Geometric object motion data:
Start of Block

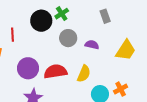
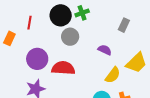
gray rectangle: (105, 16) -> (124, 25), turned 32
gray circle: (68, 38) -> (70, 37), moved
yellow semicircle: (84, 74) -> (113, 75), moved

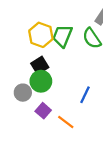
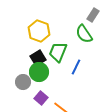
green trapezoid: (62, 36) -> (58, 52), moved
blue line: (85, 95) -> (76, 67), moved

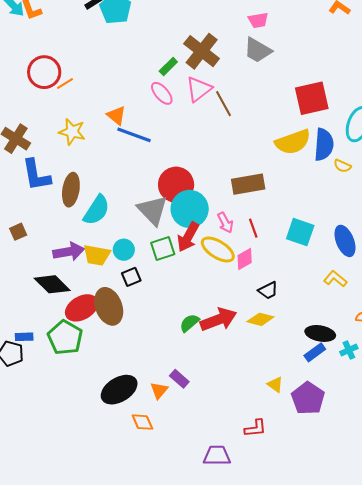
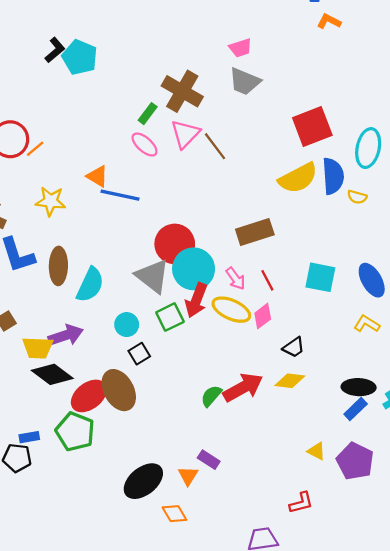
yellow trapezoid: (97, 255) -> (38, 348), moved

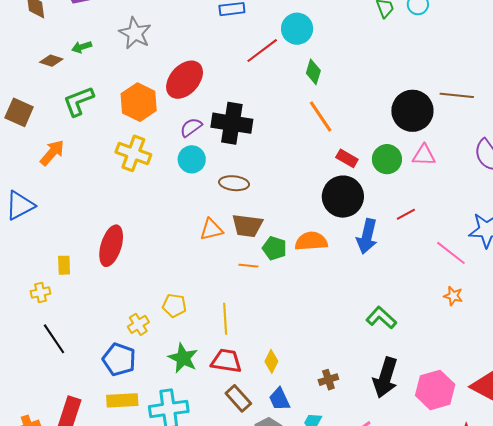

End of Block

DIRECTIONS: Check each line of the data above, and please copy the ones in which the string "trapezoid" occurs.

RESPONSE AREA:
green trapezoid: (62, 36) -> (58, 52), moved
yellow trapezoid: (97, 255) -> (38, 348), moved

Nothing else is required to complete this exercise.